==== Input data

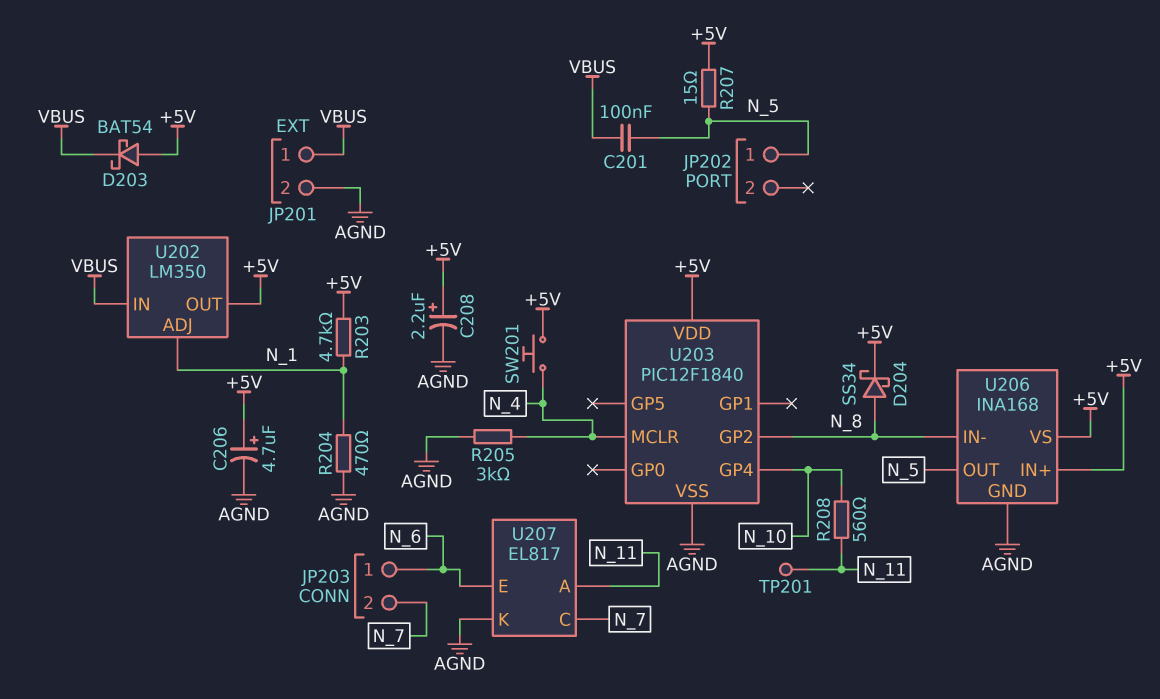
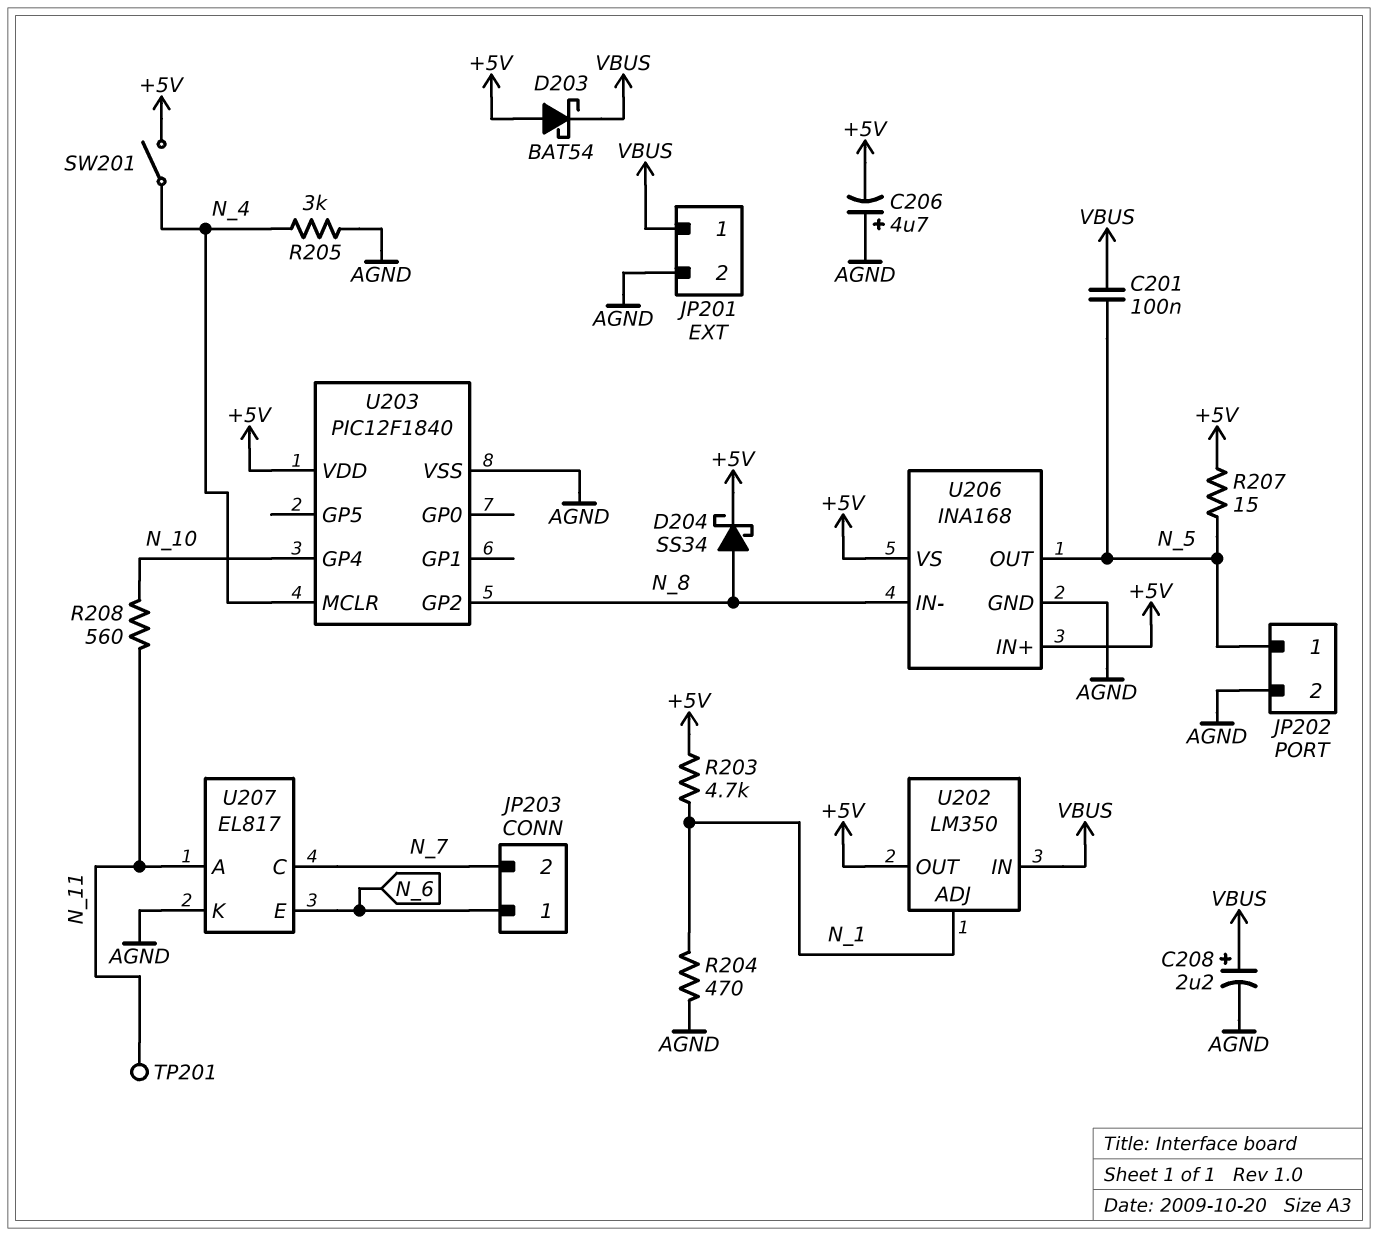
C206: 4.7uF (plus +5V, minus AGND) -> 4.7uF (plus AGND, minus +5V)
C208: 2.2uF (plus +5V, minus AGND) -> 2.2uF (plus VBUS, minus AGND)
JP202 pin 2: none -> AGND
SW201: button (+5V, N_4) -> switch (+5V, N_4)

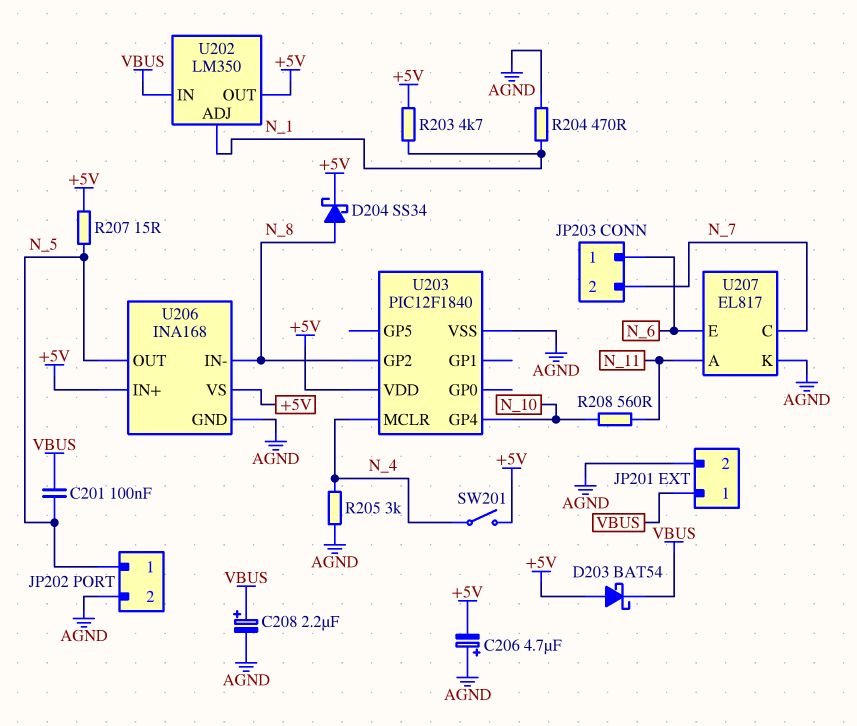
TP201: test point (N_11) -> none

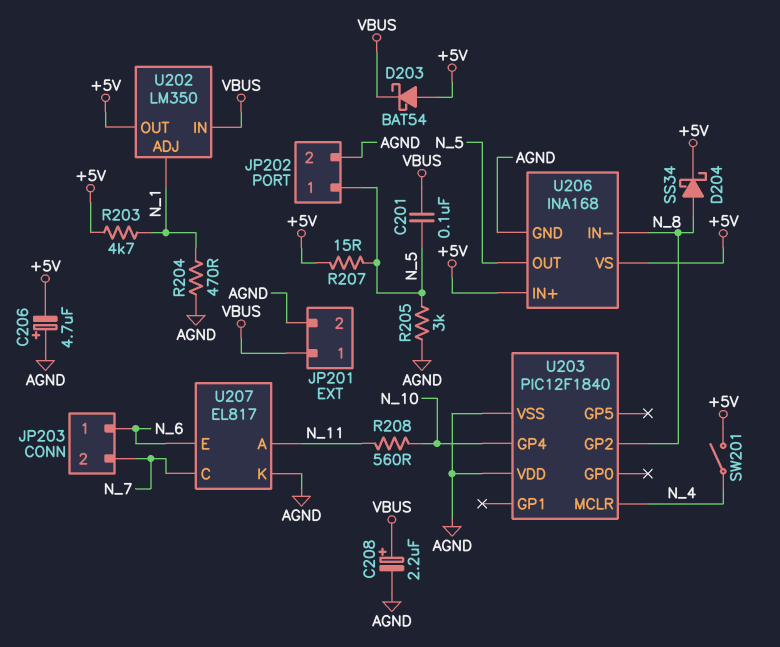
R205: 3k (AGND, N_4) -> 3k (AGND, N_5)
U203 pin VDD: +5V -> AGND

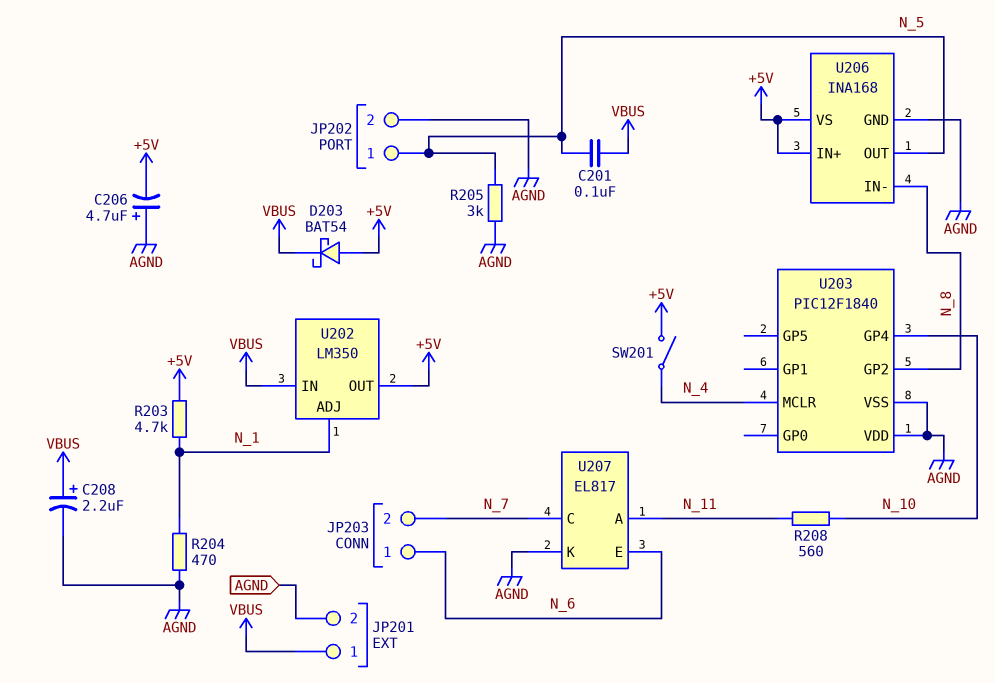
D204: schottky SS34 (A N_8, K +5V) -> none
R207: 15 (+5V, N_5) -> none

========

Exercise directions - Give only a number: how many lines of the data hold the string "AGND"?

Answer for this exercise - 5